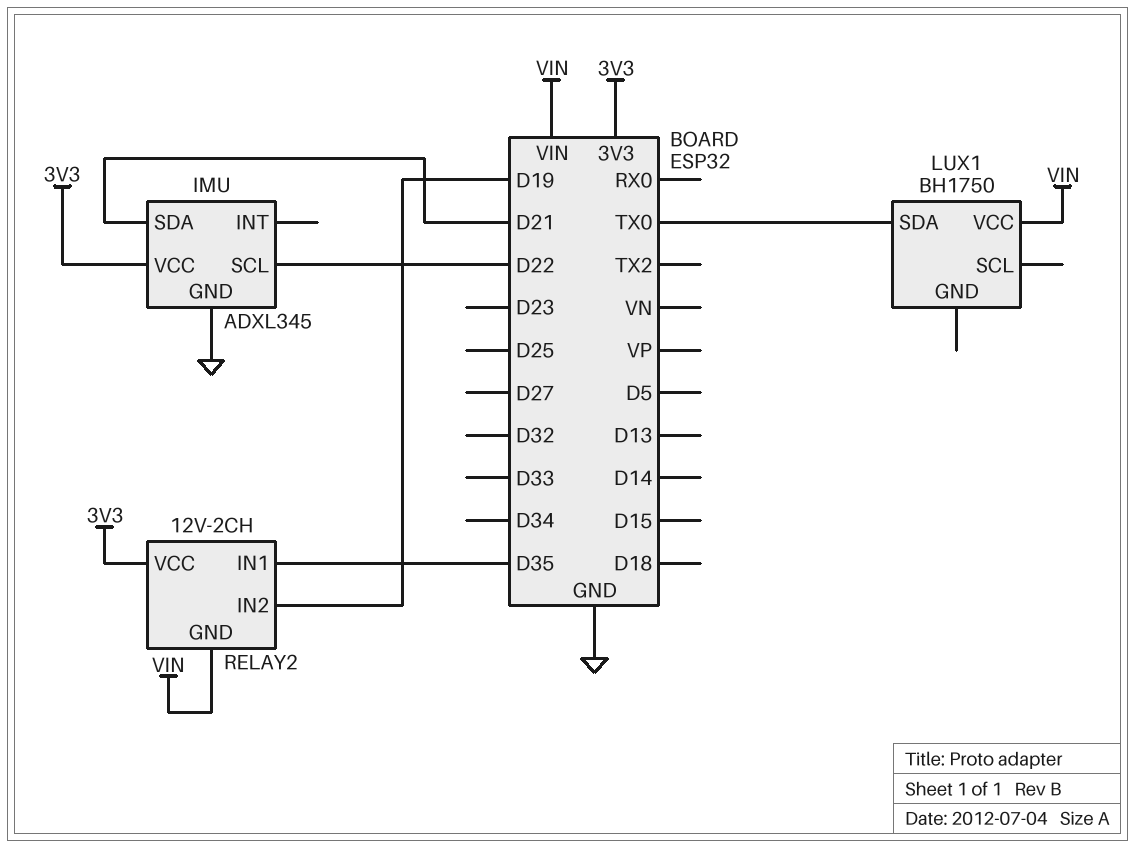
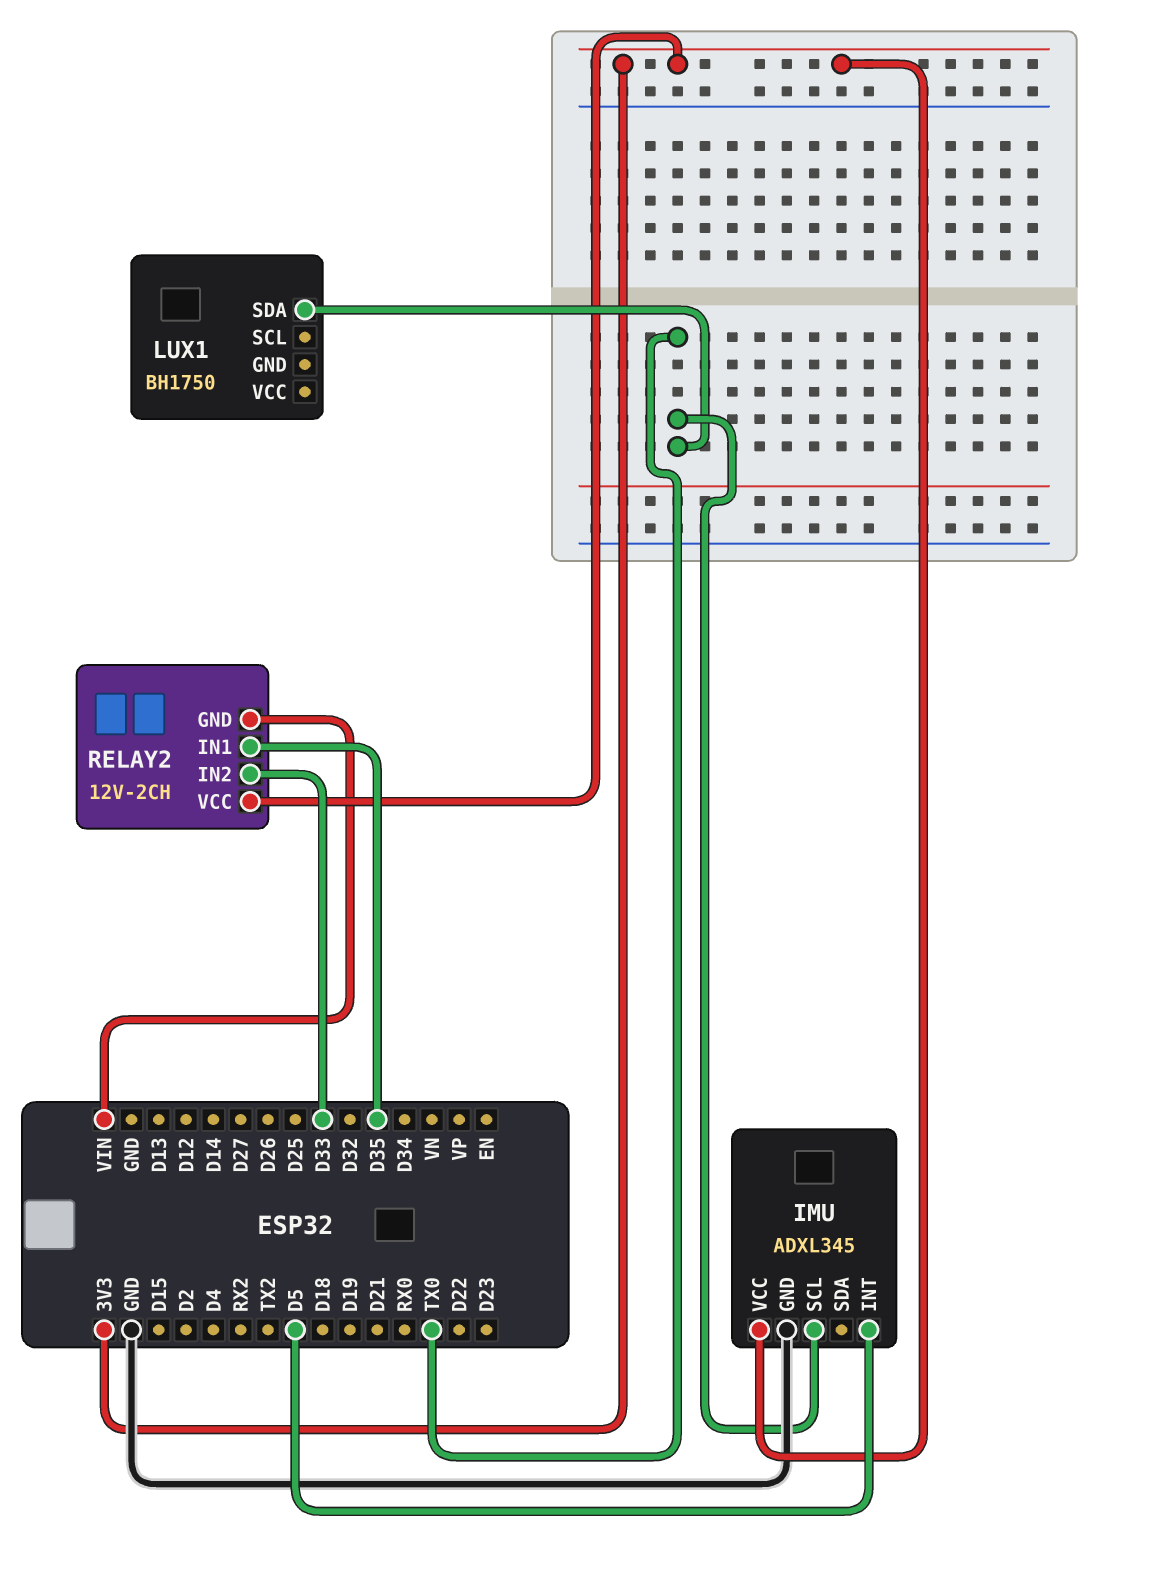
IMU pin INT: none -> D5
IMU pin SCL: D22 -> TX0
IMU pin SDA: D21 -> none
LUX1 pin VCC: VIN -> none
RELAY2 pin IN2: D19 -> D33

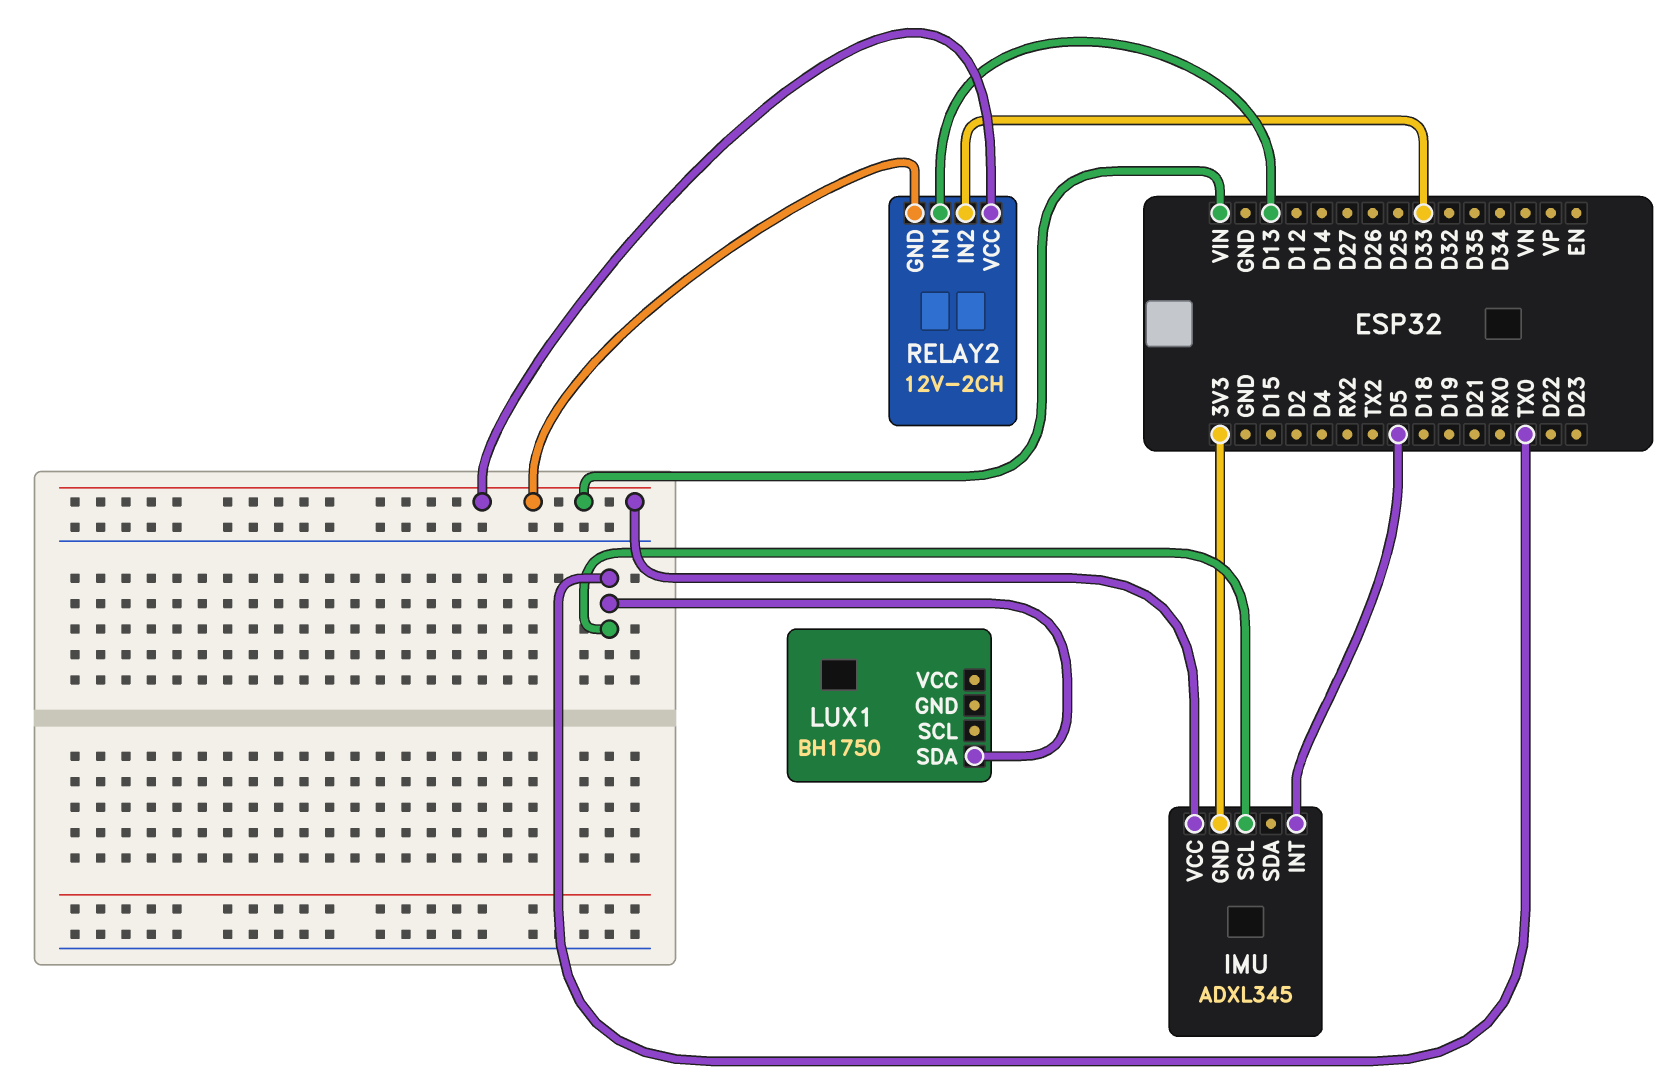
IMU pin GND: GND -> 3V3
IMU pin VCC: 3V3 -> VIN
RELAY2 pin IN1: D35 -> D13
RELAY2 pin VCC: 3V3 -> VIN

□ □ □ □ □ □ □

### What the task asks:
From the material above, print everything exactly except the pictures.

### Solution for this problem:
IMU pin INT: none -> D5
IMU pin SCL: D22 -> TX0
IMU pin SDA: D21 -> none
LUX1 pin VCC: VIN -> none
RELAY2 pin IN2: D19 -> D33

IMU pin GND: GND -> 3V3
IMU pin VCC: 3V3 -> VIN
RELAY2 pin IN1: D35 -> D13
RELAY2 pin VCC: 3V3 -> VIN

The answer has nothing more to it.